**GOAL OF THE EXERCISE**:
Return each line of the entries that holds the string "turquoise".

**RECORD EXCERPTS**:
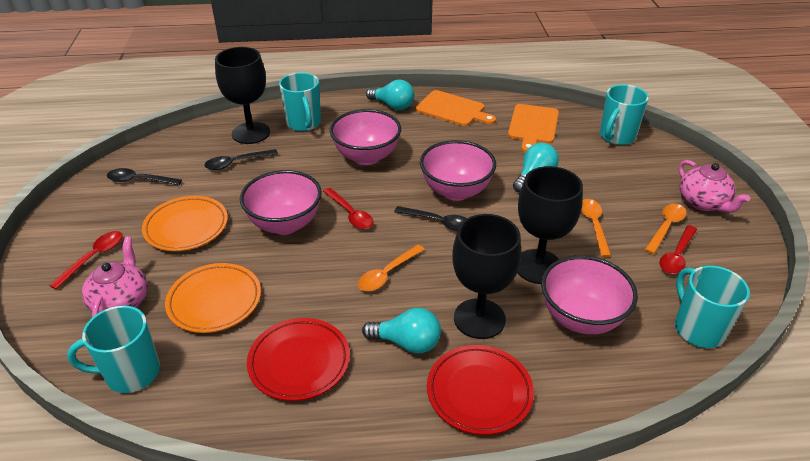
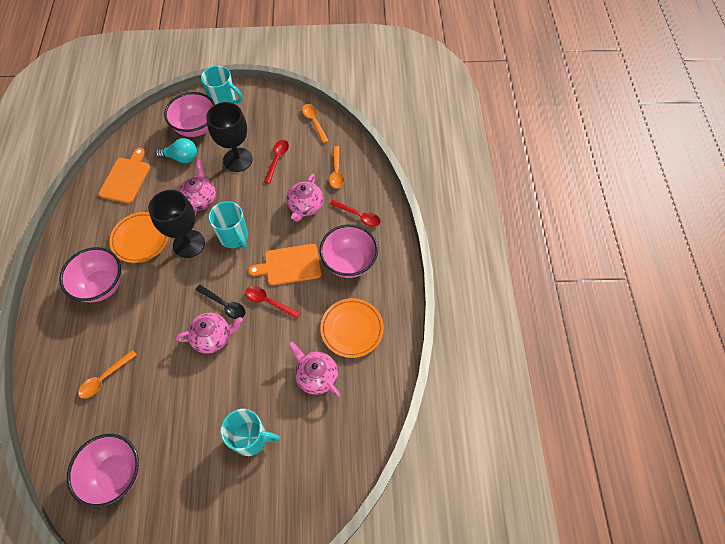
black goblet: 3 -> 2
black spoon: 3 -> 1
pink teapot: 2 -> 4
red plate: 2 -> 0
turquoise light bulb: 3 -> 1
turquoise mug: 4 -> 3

==

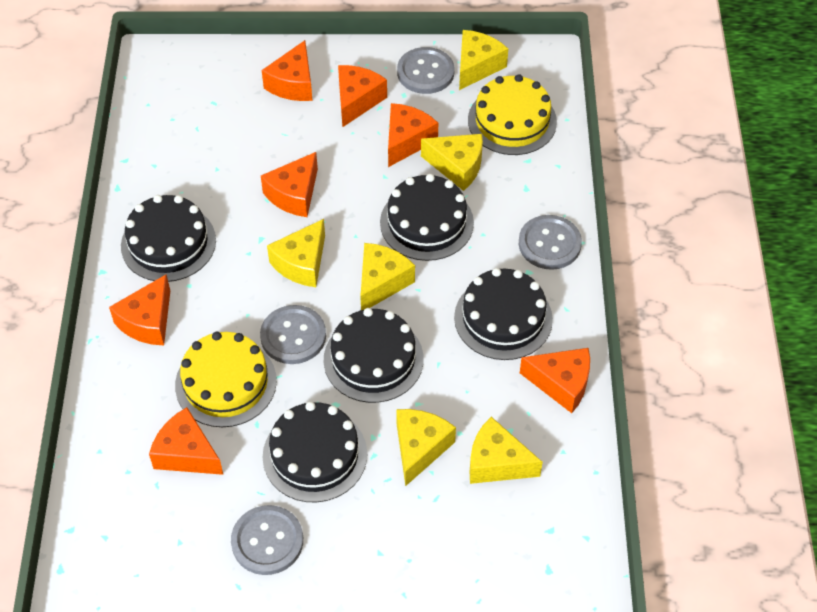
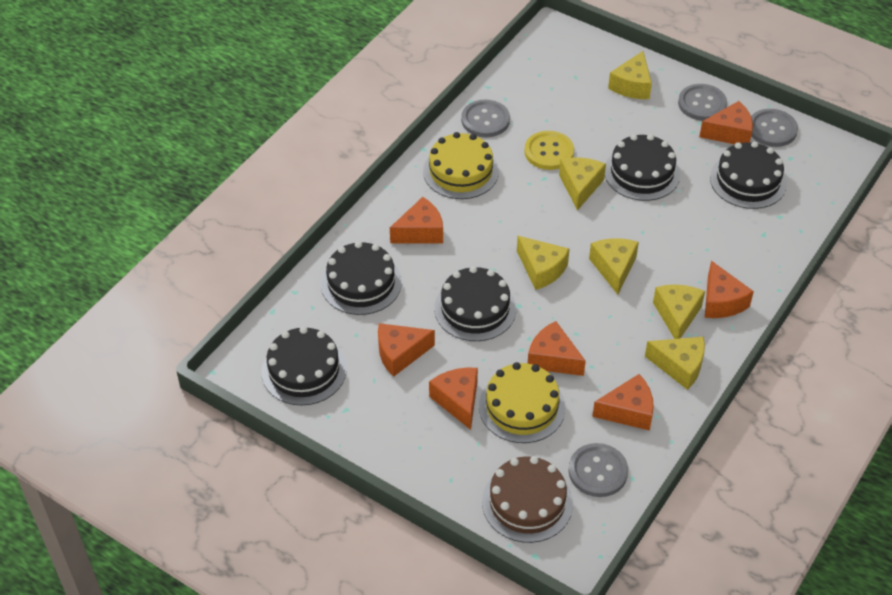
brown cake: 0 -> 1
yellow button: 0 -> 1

**TASK SOLUTION**:
turquoise light bulb: 3 -> 1
turquoise mug: 4 -> 3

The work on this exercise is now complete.